#### Material for this task
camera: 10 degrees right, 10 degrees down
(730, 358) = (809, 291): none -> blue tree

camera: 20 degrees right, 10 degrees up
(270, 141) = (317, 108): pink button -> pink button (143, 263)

...

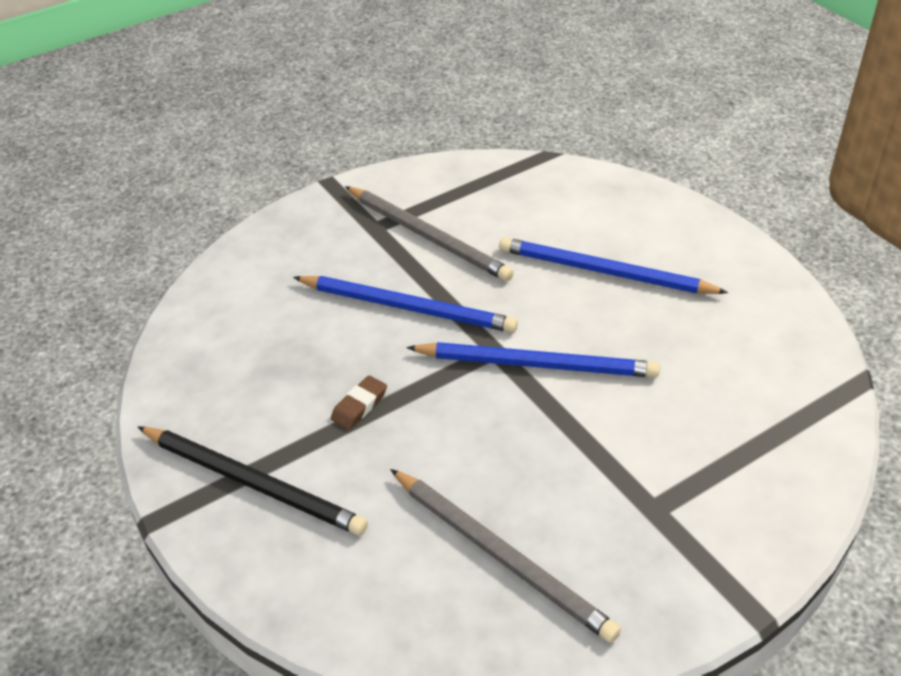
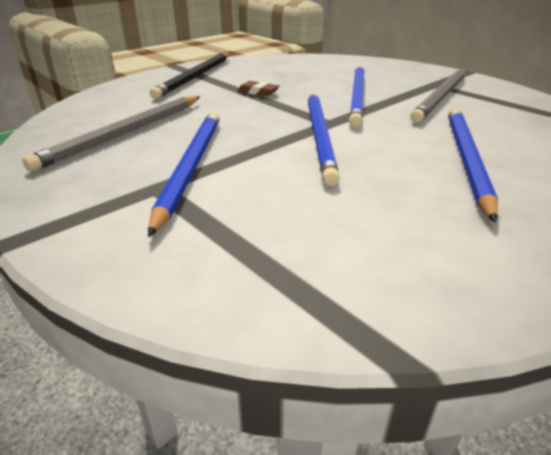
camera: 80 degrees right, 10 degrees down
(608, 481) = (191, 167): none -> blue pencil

--

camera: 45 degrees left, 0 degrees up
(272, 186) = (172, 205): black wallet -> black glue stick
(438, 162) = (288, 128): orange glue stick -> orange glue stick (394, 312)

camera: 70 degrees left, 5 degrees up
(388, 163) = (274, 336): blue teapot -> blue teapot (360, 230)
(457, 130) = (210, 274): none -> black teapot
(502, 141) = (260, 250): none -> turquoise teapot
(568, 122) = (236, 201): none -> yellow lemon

#### What you will do
Look over the entries above. Copy every line that contains the word "camera".

#### Problem solution
camera: 10 degrees right, 10 degrees down
camera: 20 degrees right, 10 degrees up
camera: 80 degrees right, 10 degrees down
camera: 45 degrees left, 0 degrees up
camera: 70 degrees left, 5 degrees up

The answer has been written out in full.